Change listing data
Content starts

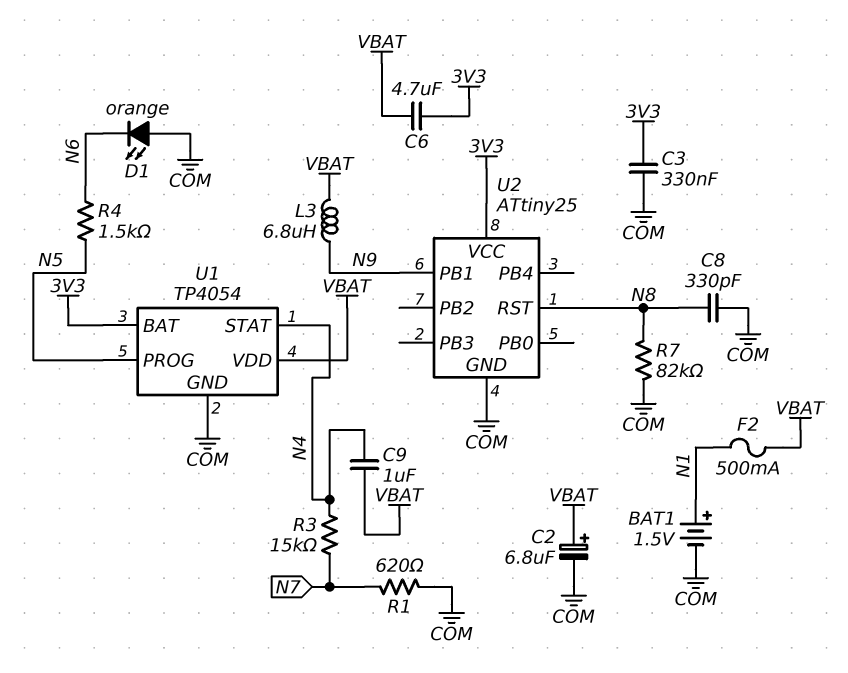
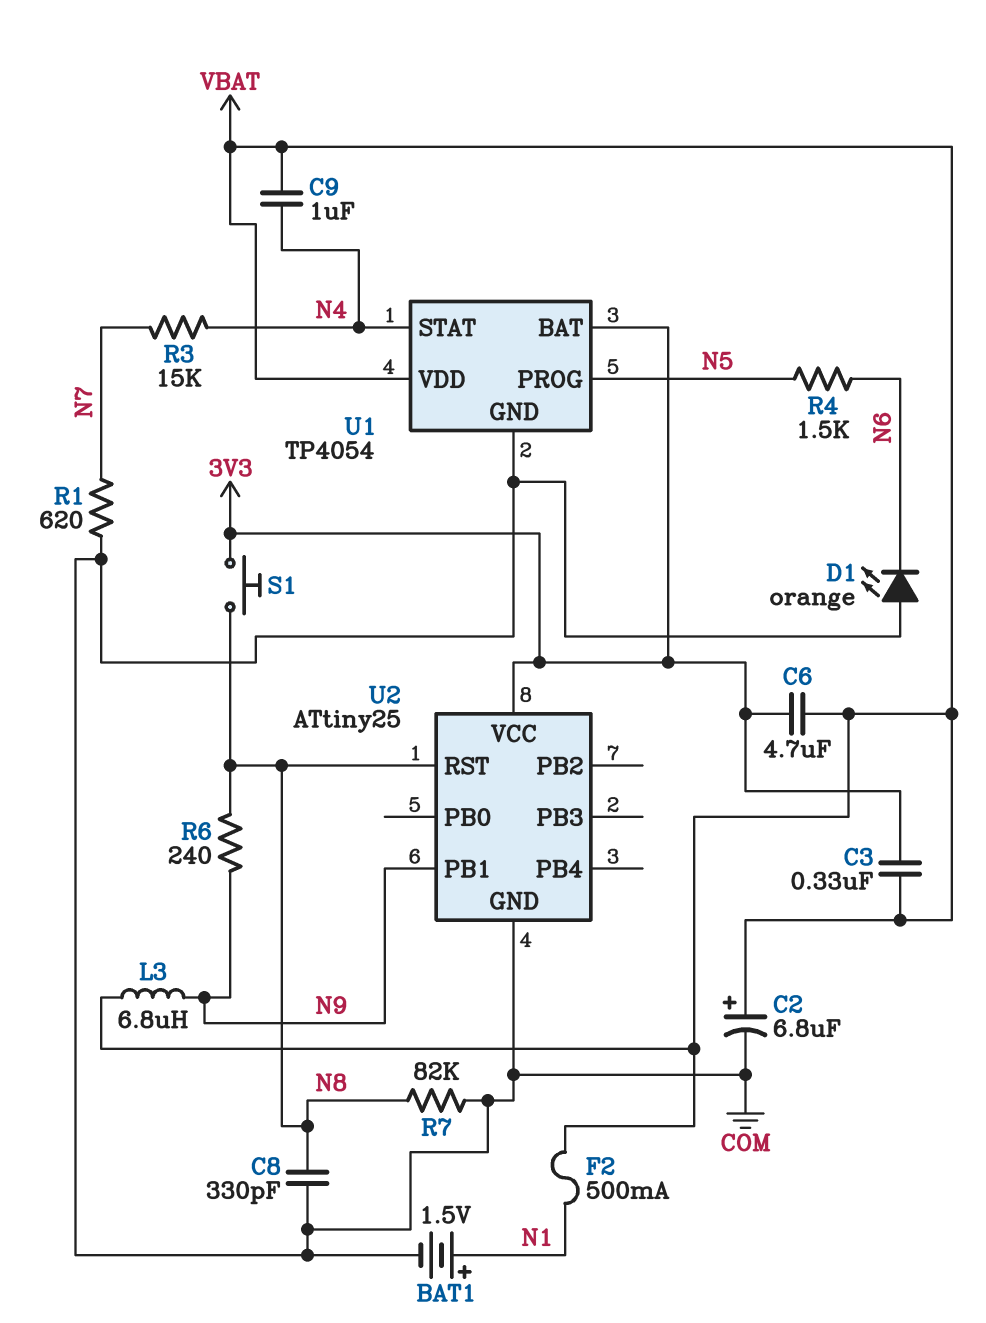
C3: 330nF (3V3, COM) -> 330nF (3V3, VBAT)
R6: none -> 240 (N8, N9)
S1: none -> button (3V3, N8)

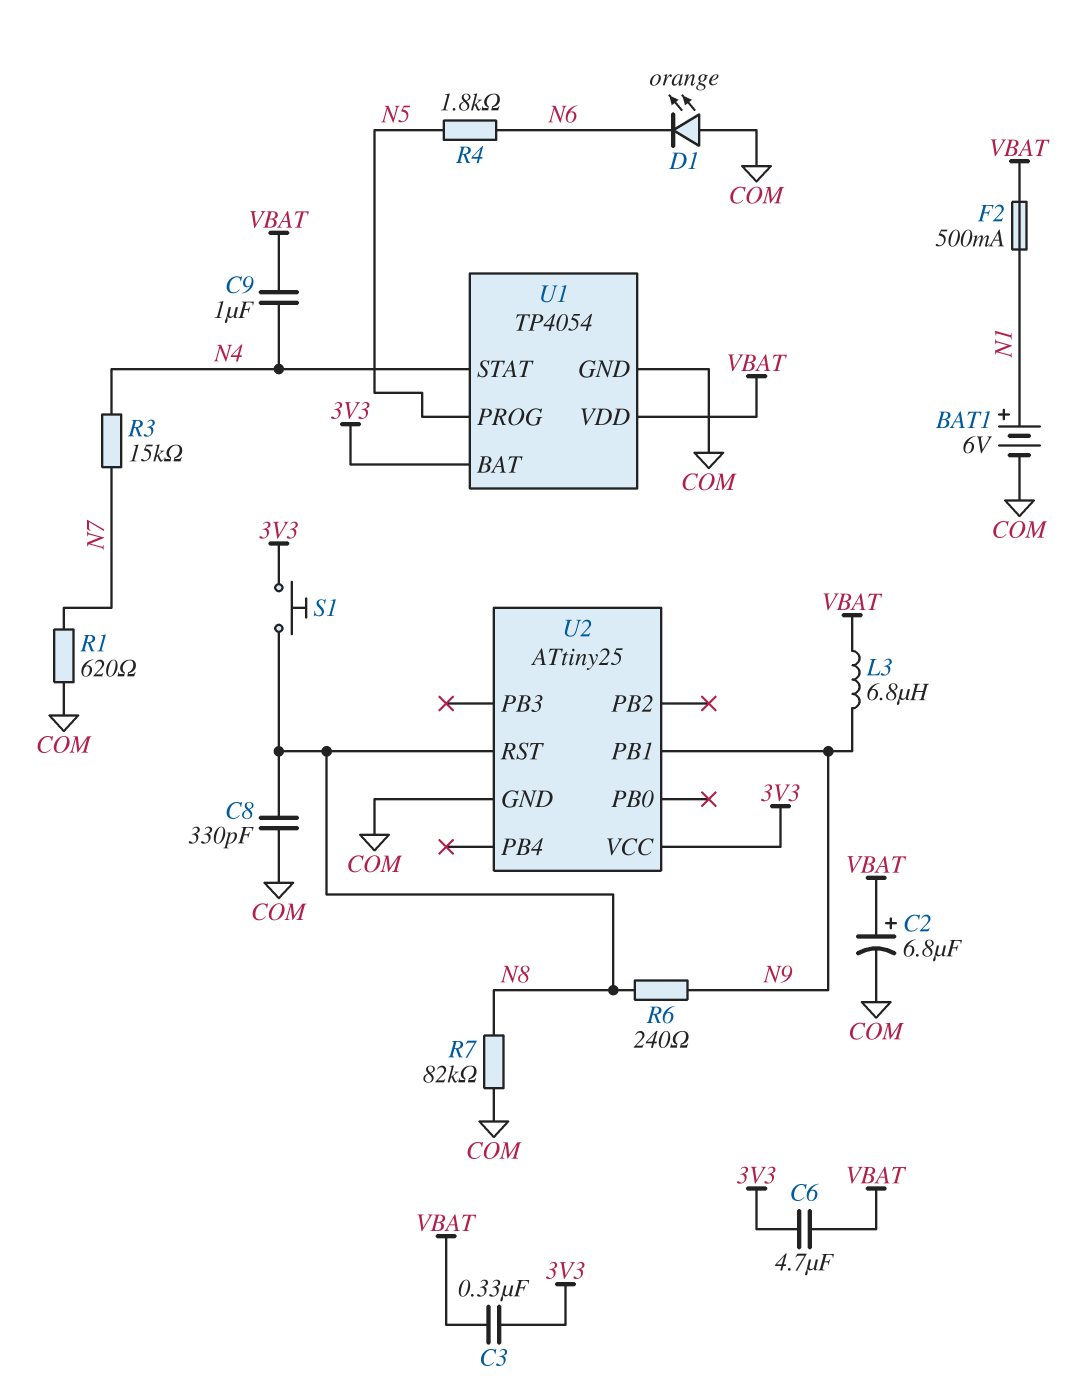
BAT1: 1.5V (plus N1, minus COM) -> 6V (plus N1, minus COM)
R4: 1.5k (N5, N6) -> 1.8k (N5, N6)

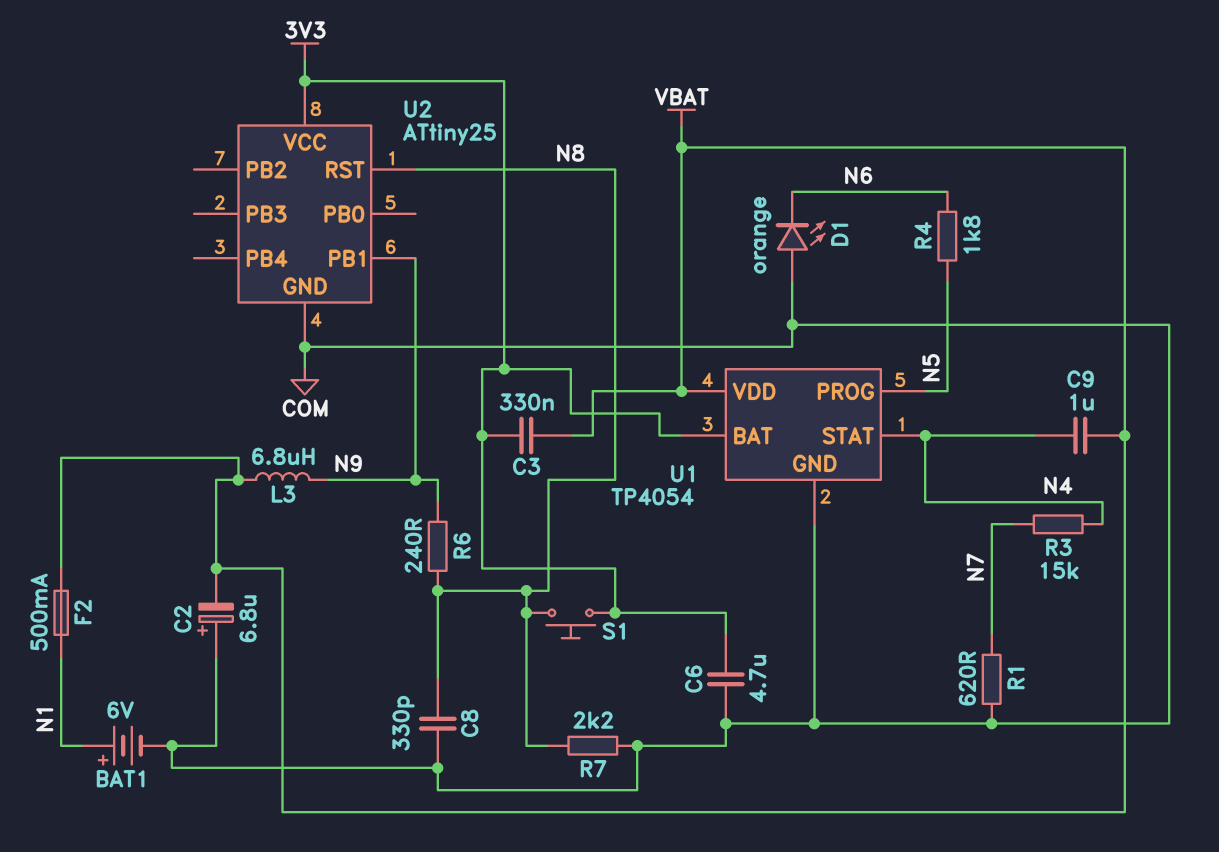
C2: 6.8uF (plus VBAT, minus COM) -> 6.8uF (plus COM, minus VBAT)
C6: 4.7uF (3V3, VBAT) -> 4.7uF (3V3, COM)
R7: 82k (COM, N8) -> 2.2k (COM, N8)

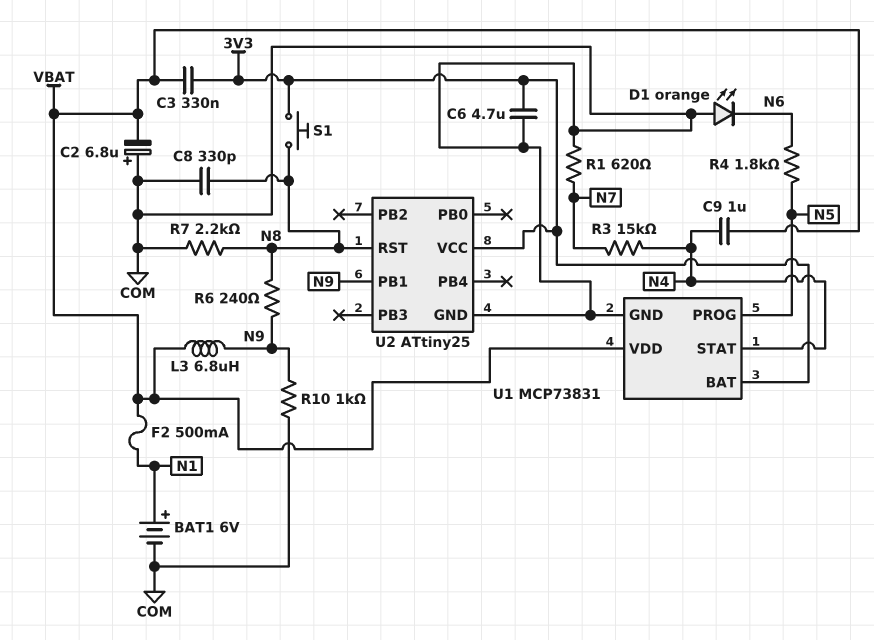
R10: none -> 1k (COM, N9)
U1: TP4054 -> MCP73831

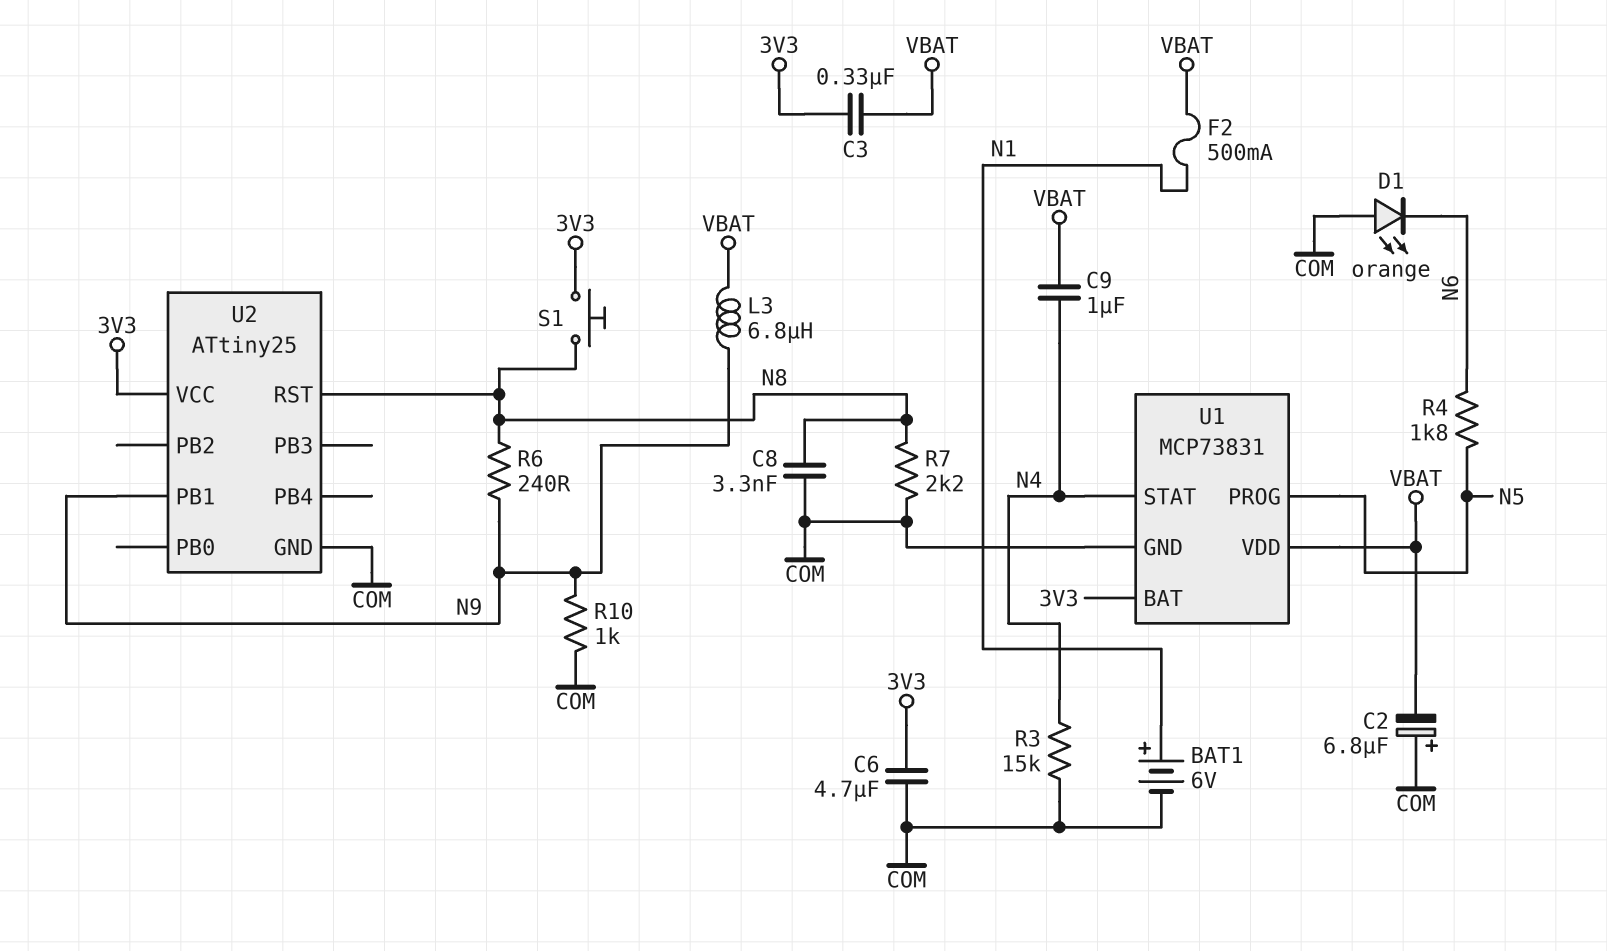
C8: 330pF (COM, N8) -> 3.3nF (COM, N8)
R1: 620 (COM, N7) -> none
R3: 15k (N4, N7) -> 15k (COM, N4)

Content ends

TASK BRIEF: The records are to be duplicated in full and exactly, with images left out.

REPLY TO THE EXERCISE:
C3: 330nF (3V3, COM) -> 330nF (3V3, VBAT)
R6: none -> 240 (N8, N9)
S1: none -> button (3V3, N8)

BAT1: 1.5V (plus N1, minus COM) -> 6V (plus N1, minus COM)
R4: 1.5k (N5, N6) -> 1.8k (N5, N6)

C2: 6.8uF (plus VBAT, minus COM) -> 6.8uF (plus COM, minus VBAT)
C6: 4.7uF (3V3, VBAT) -> 4.7uF (3V3, COM)
R7: 82k (COM, N8) -> 2.2k (COM, N8)

R10: none -> 1k (COM, N9)
U1: TP4054 -> MCP73831

C8: 330pF (COM, N8) -> 3.3nF (COM, N8)
R1: 620 (COM, N7) -> none
R3: 15k (N4, N7) -> 15k (COM, N4)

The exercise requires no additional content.